++++ Recorded data

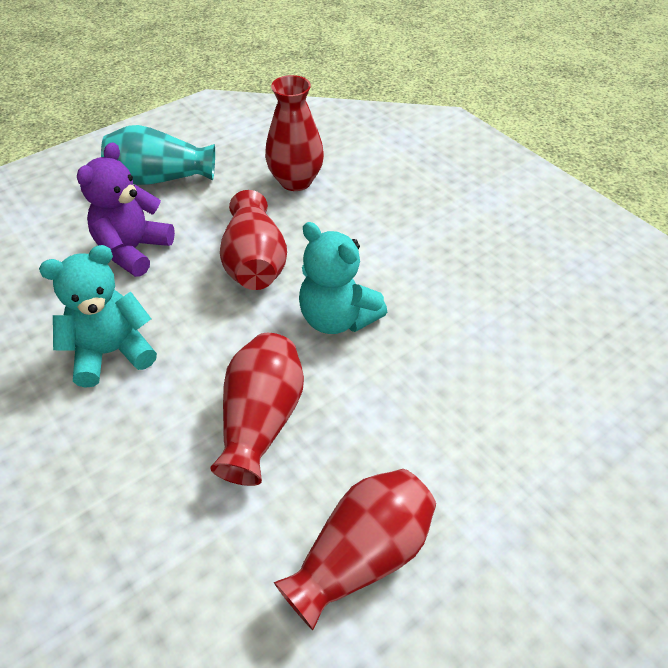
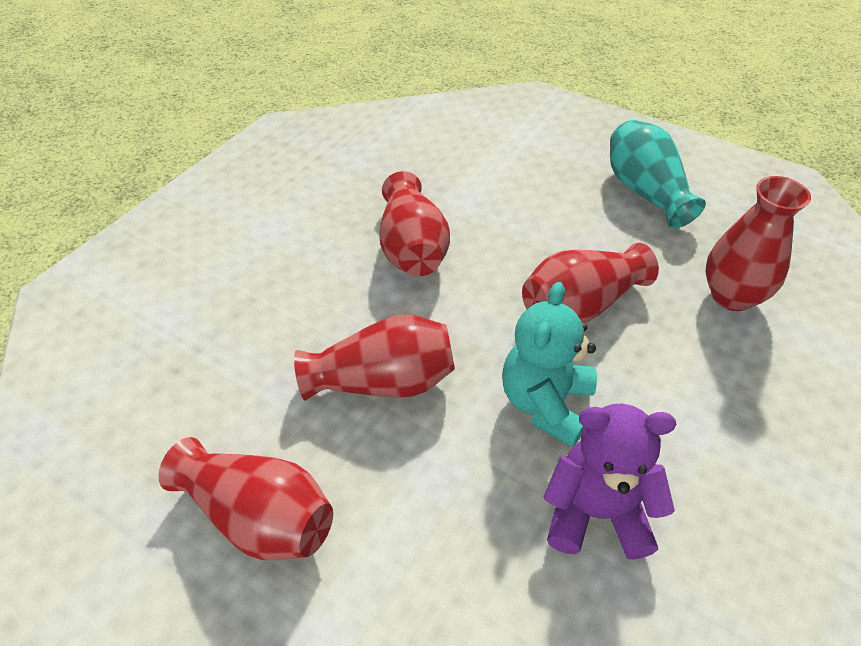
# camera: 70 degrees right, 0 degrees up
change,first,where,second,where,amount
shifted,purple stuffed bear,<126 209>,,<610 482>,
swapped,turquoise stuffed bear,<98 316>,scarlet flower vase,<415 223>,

++++++++

_Problem statement_
Copy the whole listing exactly, excluding the pictures in it.

_Reply_
# camera: 70 degrees right, 0 degrees up
change,first,where,second,where,amount
shifted,purple stuffed bear,<126 209>,,<610 482>,
swapped,turquoise stuffed bear,<98 316>,scarlet flower vase,<415 223>,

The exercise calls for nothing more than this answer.